**YOUR TASK:** Take from the records below each line that holds "cheese".

**PROVIDED RECORDS:**
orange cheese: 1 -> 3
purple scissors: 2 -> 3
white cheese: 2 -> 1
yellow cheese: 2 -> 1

--

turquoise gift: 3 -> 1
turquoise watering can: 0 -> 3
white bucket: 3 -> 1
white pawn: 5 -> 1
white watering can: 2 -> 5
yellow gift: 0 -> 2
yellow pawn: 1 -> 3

**SOLUTION:**
orange cheese: 1 -> 3
white cheese: 2 -> 1
yellow cheese: 2 -> 1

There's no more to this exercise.